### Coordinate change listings
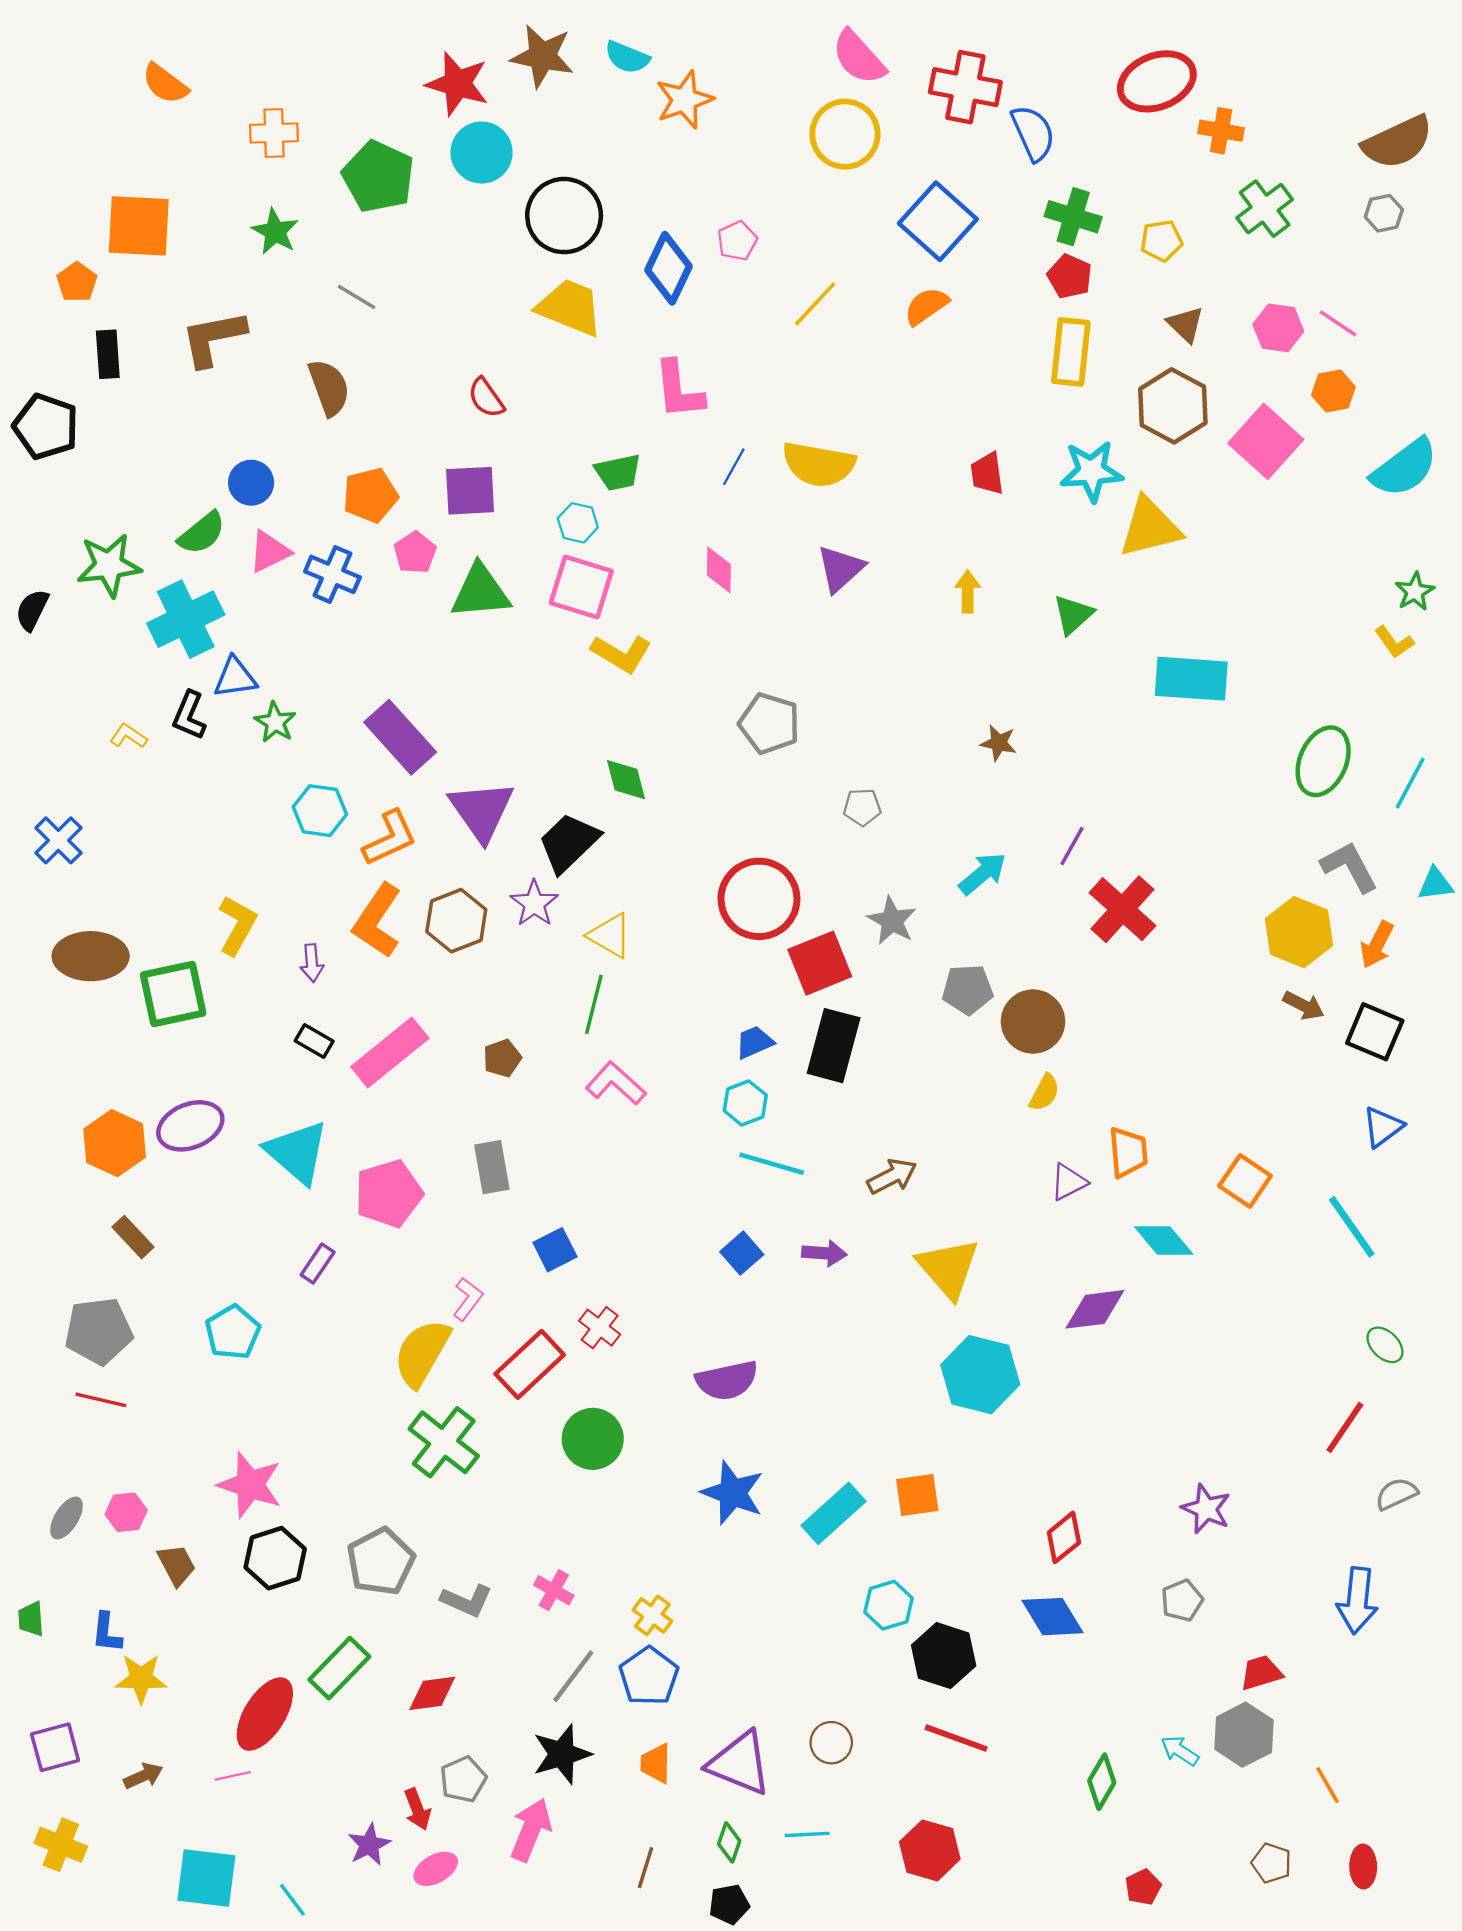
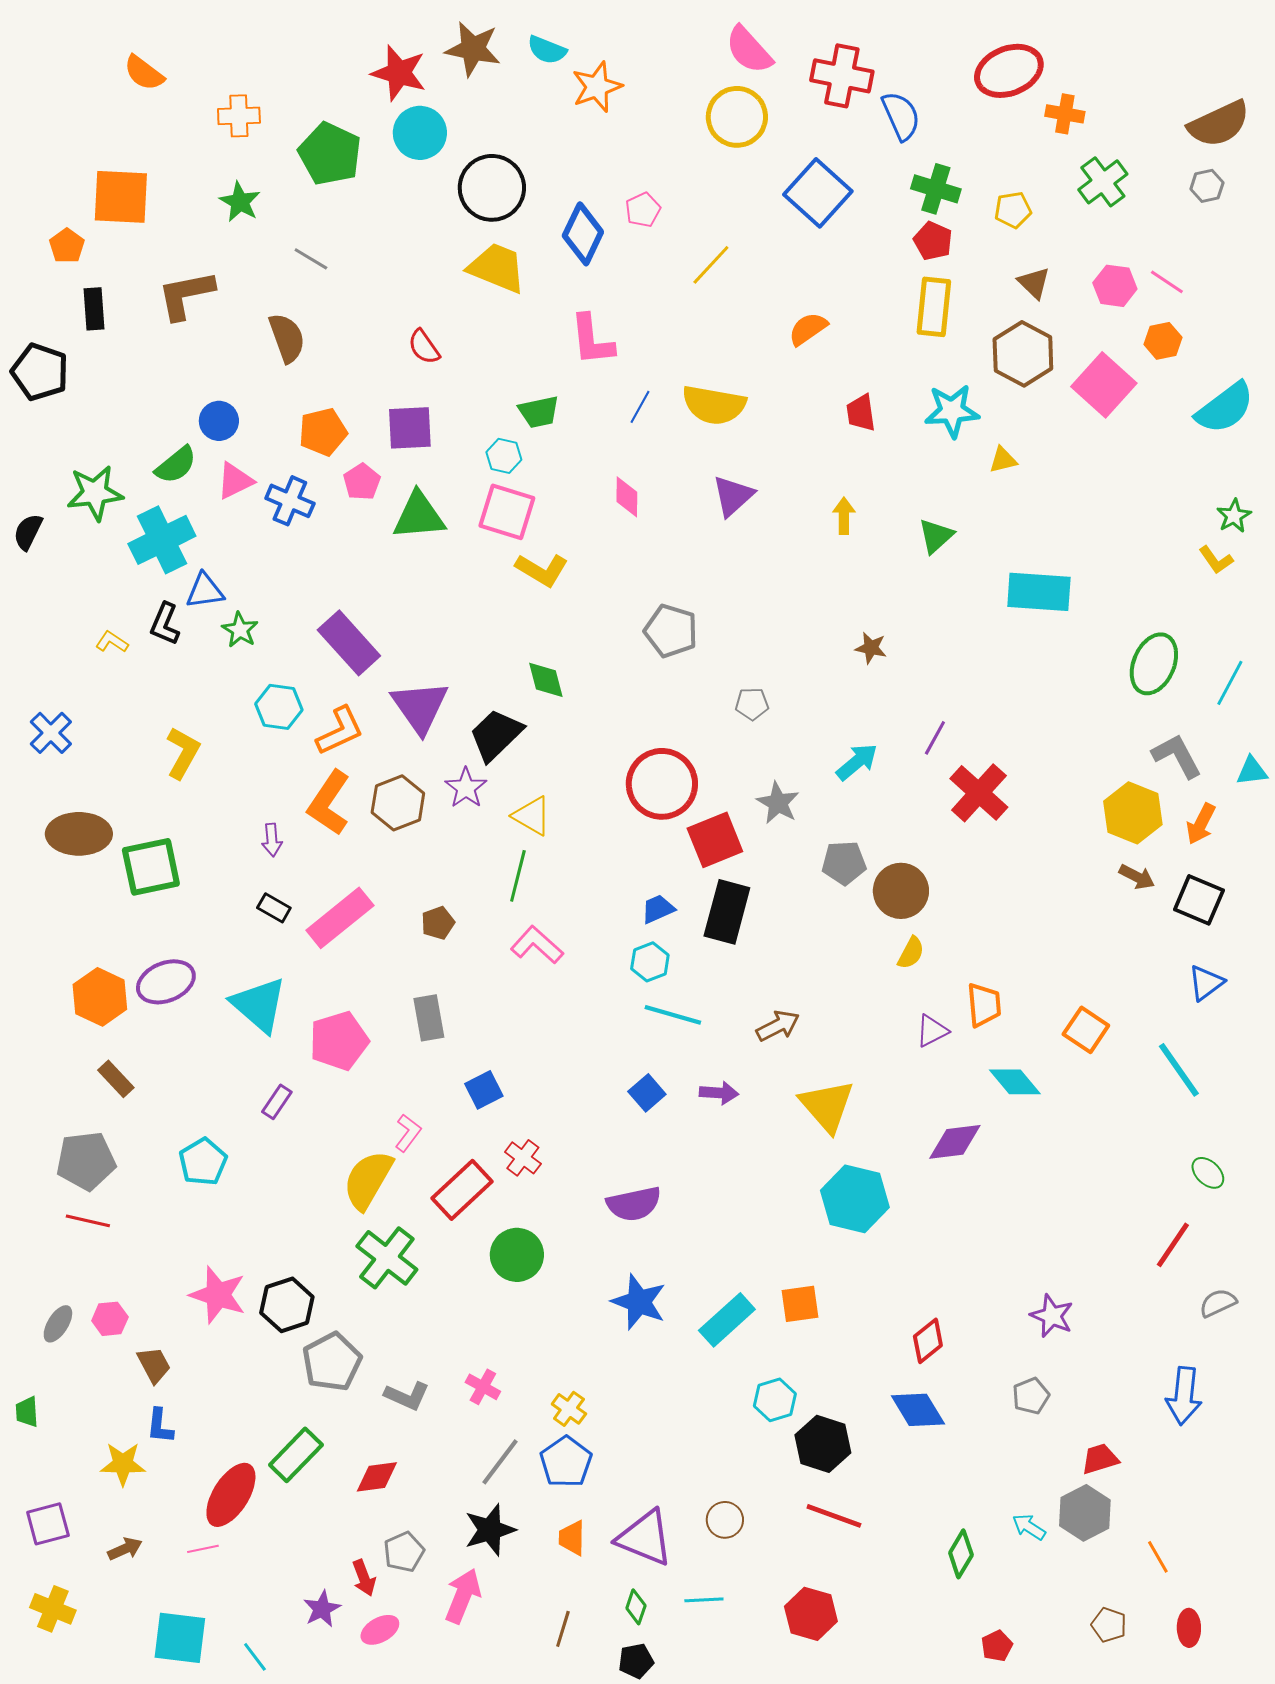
orange semicircle: (926, 306) -> (808, 329), moved
yellow triangle: (1150, 527) -> (1003, 460), size x0.5
yellow L-shape: (237, 925) -> (183, 753), moved
black hexagon: (275, 1558) -> (287, 1305), moved
blue L-shape: (107, 1633) -> (160, 1426), moved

### REQUIREMENT
Could you say how many lines of the entries contain the string "yellow"? Only the number should be given.

### SOLVED EXERCISE
2